--- Stored data ---

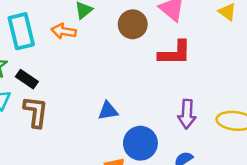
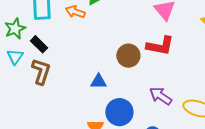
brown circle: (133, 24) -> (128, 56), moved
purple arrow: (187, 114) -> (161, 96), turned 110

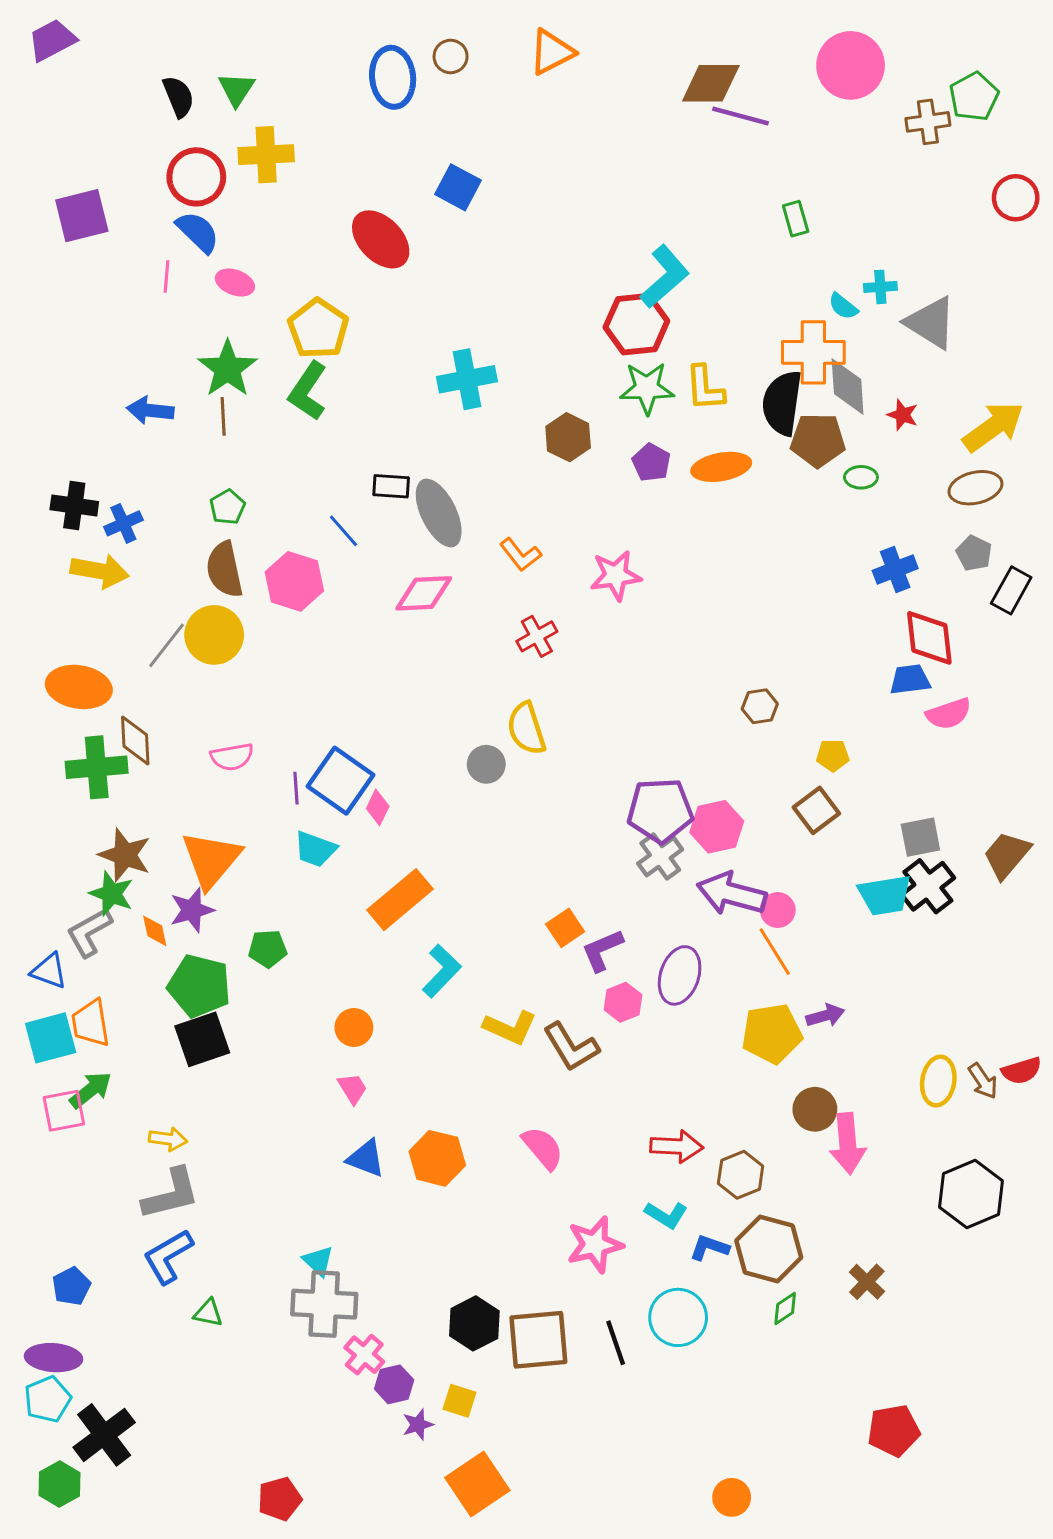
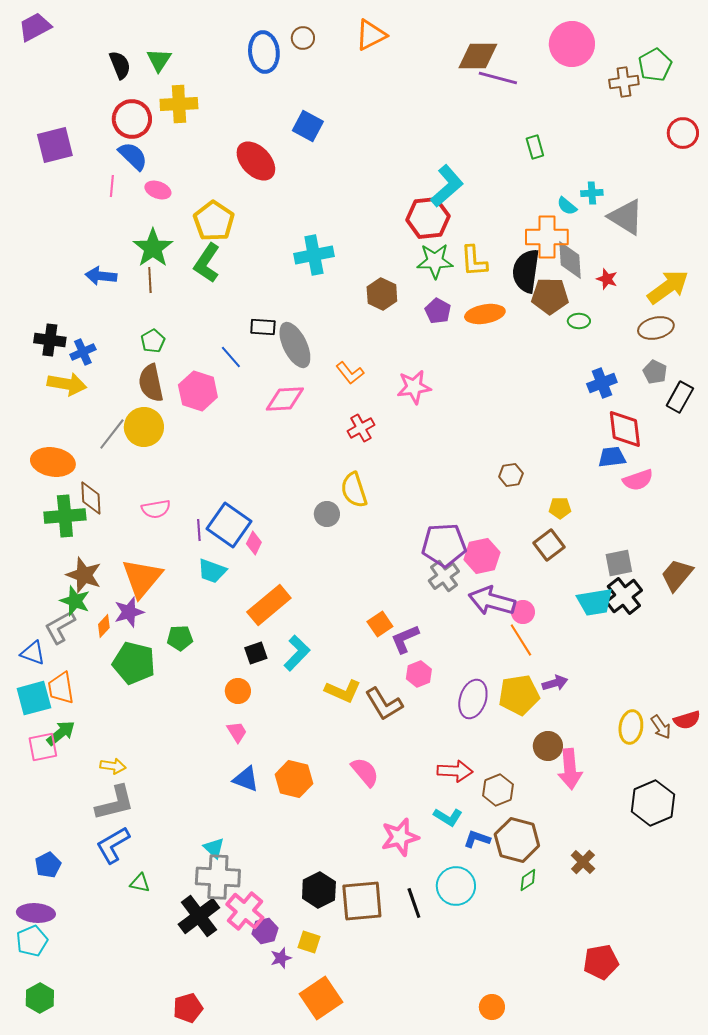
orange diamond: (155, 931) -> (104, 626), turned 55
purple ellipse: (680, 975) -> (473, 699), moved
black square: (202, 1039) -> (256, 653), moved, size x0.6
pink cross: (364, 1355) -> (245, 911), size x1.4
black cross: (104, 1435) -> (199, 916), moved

---

Retype all entries exactly as they appear, dropping the images.

Answer to this task =>
brown circle: (133, 24) -> (128, 56), moved
purple arrow: (187, 114) -> (161, 96), turned 110

orange diamond: (155, 931) -> (104, 626), turned 55
purple ellipse: (680, 975) -> (473, 699), moved
black square: (202, 1039) -> (256, 653), moved, size x0.6
pink cross: (364, 1355) -> (245, 911), size x1.4
black cross: (104, 1435) -> (199, 916), moved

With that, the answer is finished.